** WHAT IS NEEDED **
Transcribe exactly, leaving out pictures, the lines from the one that holds "building: [179,324,324,446] -> none" through the end of the data below, including both end lines and no others.

** DATA FOR ANALYSIS **
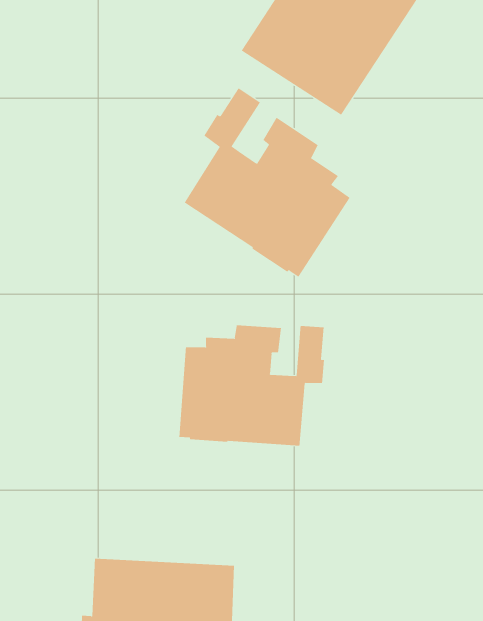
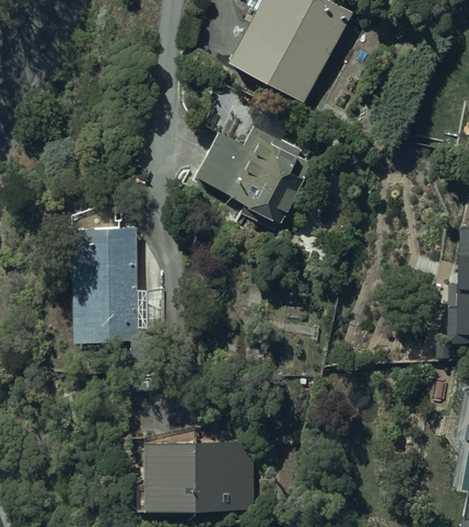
building: none -> [73,227,168,342]
building: [179,324,324,446] -> none

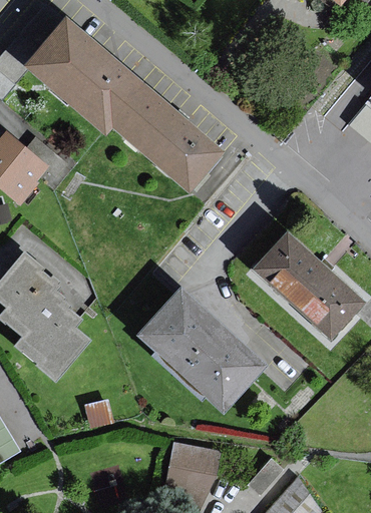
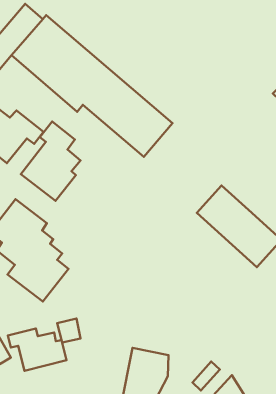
building: none -> [21,121,80,201]
building: [141,291,263,409] -> none
building: none -> [8,329,67,371]

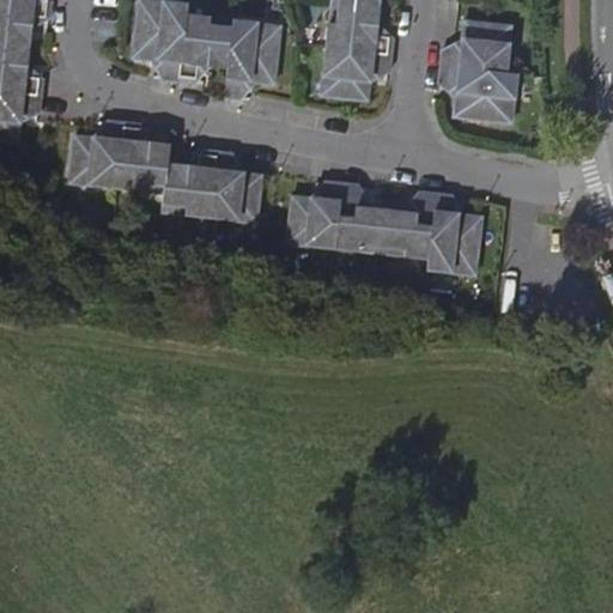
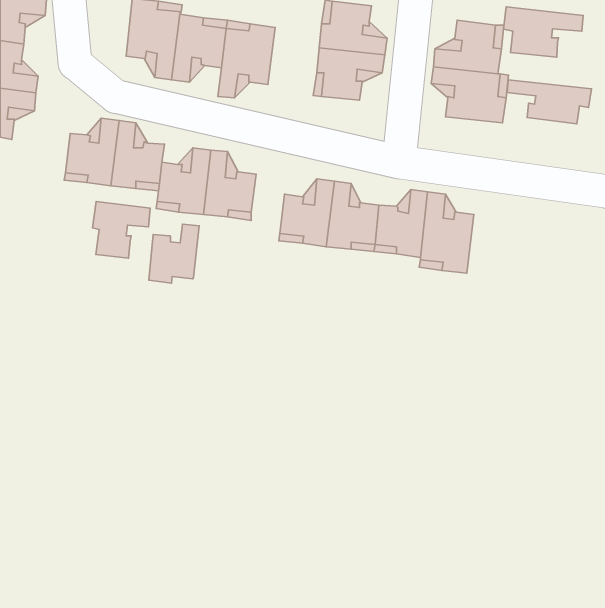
building: none -> [503,7,583,57]
building: none -> [507,80,592,124]
building: none -> [93,201,150,258]
building: none -> [149,224,199,283]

** PROBLEM SOLUTION **
building: [179,324,324,446] -> none

building: none -> [21,121,80,201]
building: [141,291,263,409] -> none
building: none -> [8,329,67,371]

building: none -> [503,7,583,57]
building: none -> [507,80,592,124]
building: none -> [93,201,150,258]
building: none -> [149,224,199,283]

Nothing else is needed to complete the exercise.